- **Records for the exercise**
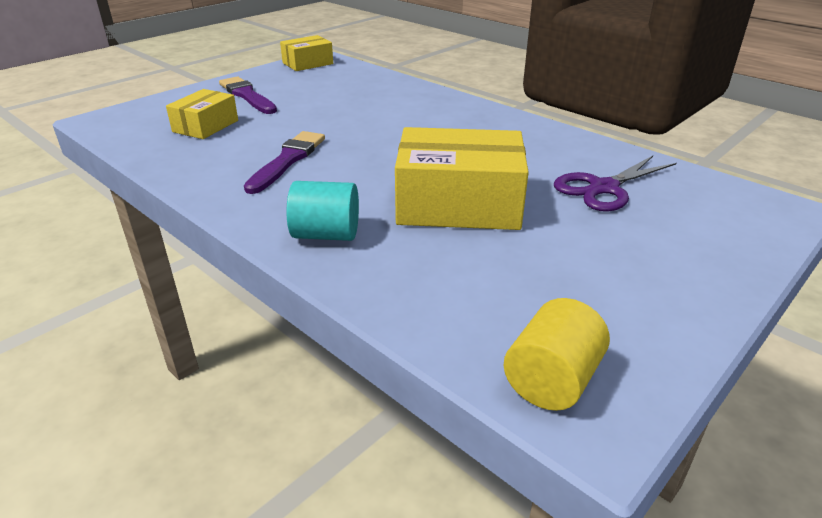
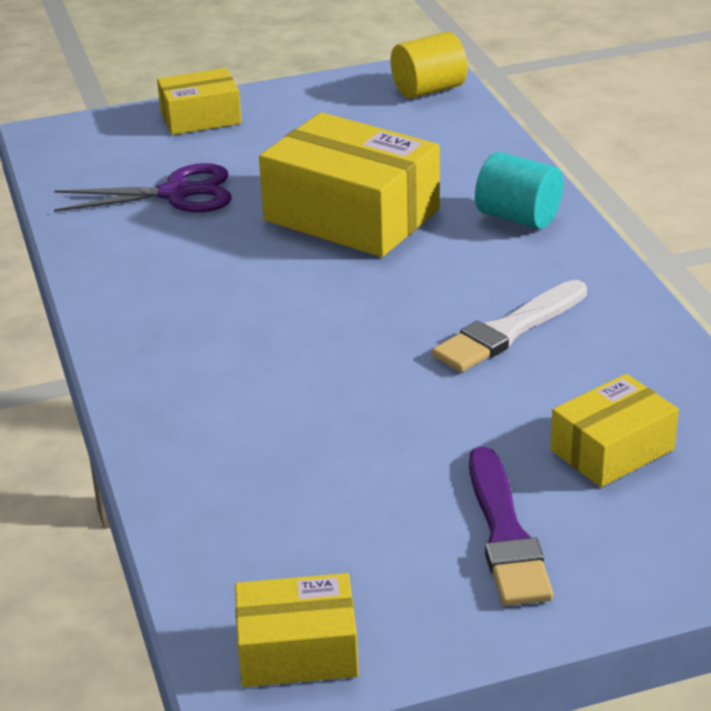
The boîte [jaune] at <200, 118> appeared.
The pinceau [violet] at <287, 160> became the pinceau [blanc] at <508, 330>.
--
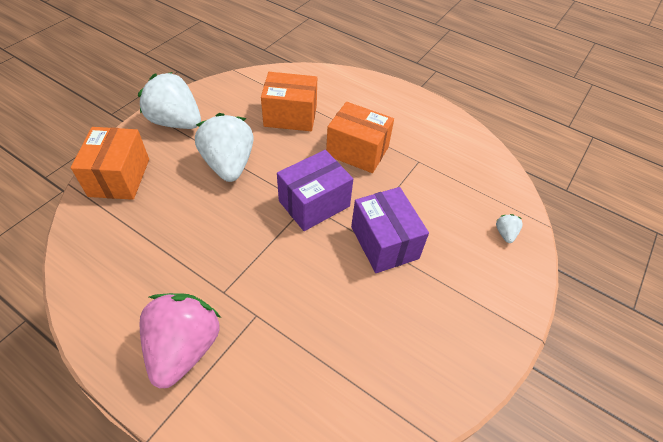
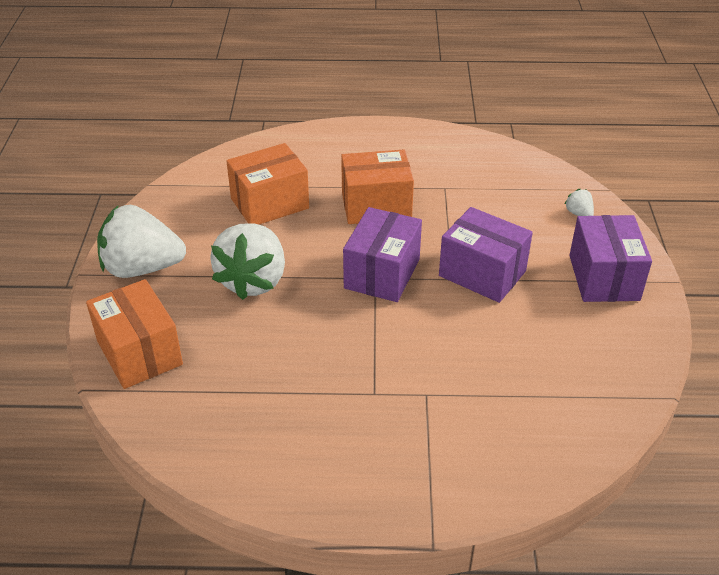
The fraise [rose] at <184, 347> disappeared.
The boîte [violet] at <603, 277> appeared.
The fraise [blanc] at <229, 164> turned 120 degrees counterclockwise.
==
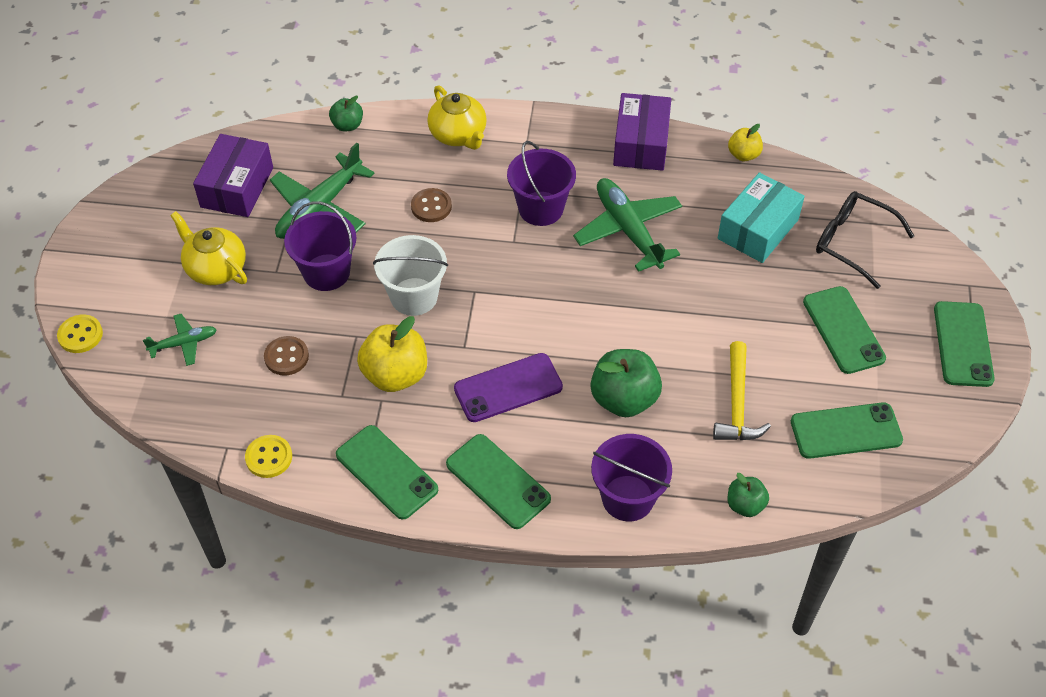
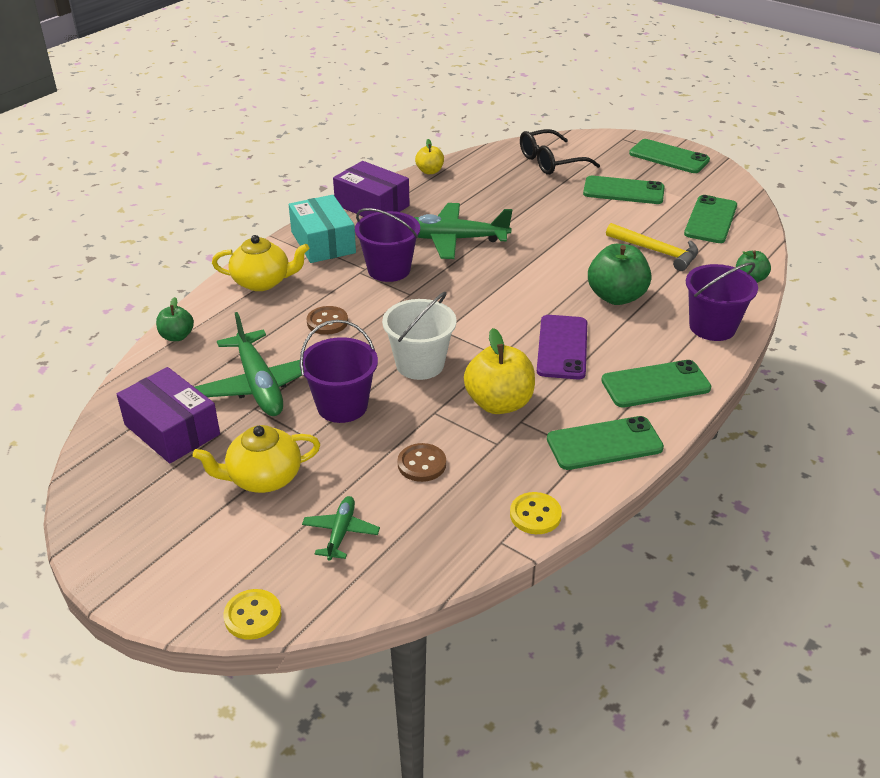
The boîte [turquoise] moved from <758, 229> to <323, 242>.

- **What you need to do**
Copy out precisely the lines from the line with "The boîte [violet] at <603, 277> appeared." to the line with "The fraise [blanc]" in the material above, including those two lines and omitting all the rest.

- **Exercise solution**
The boîte [violet] at <603, 277> appeared.
The fraise [blanc] at <229, 164> turned 120 degrees counterclockwise.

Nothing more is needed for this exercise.